What to work on
What lines in the entries below contain the word "down"? Copy all of them.

[Start of Attachment]

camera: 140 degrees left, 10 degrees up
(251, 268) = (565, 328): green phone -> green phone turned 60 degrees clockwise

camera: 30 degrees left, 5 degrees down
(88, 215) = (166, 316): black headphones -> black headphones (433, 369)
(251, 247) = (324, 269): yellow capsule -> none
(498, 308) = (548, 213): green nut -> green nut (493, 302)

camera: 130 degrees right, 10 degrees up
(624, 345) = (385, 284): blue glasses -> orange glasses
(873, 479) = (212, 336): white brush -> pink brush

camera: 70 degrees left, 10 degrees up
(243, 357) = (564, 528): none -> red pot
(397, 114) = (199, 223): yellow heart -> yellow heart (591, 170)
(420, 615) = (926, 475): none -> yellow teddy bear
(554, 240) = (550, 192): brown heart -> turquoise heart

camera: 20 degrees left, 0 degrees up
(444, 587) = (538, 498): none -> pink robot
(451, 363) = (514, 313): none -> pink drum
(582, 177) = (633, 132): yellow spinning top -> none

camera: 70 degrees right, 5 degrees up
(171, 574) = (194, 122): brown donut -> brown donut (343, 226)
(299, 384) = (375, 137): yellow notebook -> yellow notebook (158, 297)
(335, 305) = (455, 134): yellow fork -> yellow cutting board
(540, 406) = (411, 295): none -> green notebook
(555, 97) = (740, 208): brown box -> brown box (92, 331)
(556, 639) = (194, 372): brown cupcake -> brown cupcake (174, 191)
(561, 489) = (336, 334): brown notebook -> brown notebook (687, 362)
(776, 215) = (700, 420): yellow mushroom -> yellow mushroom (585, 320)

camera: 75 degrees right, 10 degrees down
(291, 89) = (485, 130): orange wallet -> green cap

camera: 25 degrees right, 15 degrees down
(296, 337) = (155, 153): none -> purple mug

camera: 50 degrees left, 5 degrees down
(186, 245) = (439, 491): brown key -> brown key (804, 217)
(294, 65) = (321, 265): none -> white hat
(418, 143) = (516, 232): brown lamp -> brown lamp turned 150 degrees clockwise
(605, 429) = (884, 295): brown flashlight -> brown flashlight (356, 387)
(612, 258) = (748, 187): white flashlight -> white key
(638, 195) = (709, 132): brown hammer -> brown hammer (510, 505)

[End of Attachment]

Reply
camera: 30 degrees left, 5 degrees down
camera: 75 degrees right, 10 degrees down
camera: 25 degrees right, 15 degrees down
camera: 50 degrees left, 5 degrees down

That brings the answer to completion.